▶ _Requirement_:
For the word "minus", state how many lines below contain it. Give no other text.

▶ _Stored items from a collection_:

=======

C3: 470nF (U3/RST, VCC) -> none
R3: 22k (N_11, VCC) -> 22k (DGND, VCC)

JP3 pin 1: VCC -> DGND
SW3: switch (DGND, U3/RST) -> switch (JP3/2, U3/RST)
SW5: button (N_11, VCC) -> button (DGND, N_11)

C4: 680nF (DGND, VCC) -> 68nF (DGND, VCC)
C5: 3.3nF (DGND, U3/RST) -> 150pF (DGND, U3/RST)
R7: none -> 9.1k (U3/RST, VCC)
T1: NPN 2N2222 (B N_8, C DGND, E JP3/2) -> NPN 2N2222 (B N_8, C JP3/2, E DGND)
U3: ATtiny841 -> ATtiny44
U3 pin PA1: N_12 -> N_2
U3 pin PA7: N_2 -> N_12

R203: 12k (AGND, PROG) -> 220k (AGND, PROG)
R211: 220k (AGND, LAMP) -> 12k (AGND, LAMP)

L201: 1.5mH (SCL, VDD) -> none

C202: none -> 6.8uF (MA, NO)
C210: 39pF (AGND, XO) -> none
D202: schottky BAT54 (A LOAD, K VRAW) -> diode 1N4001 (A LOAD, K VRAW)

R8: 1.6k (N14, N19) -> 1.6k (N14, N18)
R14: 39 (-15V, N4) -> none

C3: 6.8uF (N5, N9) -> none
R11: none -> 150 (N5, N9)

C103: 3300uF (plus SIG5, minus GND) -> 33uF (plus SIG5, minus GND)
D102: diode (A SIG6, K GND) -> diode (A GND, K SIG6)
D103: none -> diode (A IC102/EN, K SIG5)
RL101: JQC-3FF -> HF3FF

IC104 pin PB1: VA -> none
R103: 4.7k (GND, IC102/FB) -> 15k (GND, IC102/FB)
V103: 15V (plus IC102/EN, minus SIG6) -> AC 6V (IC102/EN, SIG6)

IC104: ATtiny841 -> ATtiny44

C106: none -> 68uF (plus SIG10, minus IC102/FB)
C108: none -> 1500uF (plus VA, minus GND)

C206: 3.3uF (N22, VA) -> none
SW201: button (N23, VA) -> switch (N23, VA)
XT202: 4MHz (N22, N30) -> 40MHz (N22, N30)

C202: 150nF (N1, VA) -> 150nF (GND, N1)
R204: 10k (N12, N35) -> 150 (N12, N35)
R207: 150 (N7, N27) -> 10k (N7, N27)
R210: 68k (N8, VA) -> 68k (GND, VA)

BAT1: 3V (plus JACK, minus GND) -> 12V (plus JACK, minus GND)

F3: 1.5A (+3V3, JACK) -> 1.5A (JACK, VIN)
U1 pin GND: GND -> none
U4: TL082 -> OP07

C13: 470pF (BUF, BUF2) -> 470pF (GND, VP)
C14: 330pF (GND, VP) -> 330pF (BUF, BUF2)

=======

▶ _Response area_:
5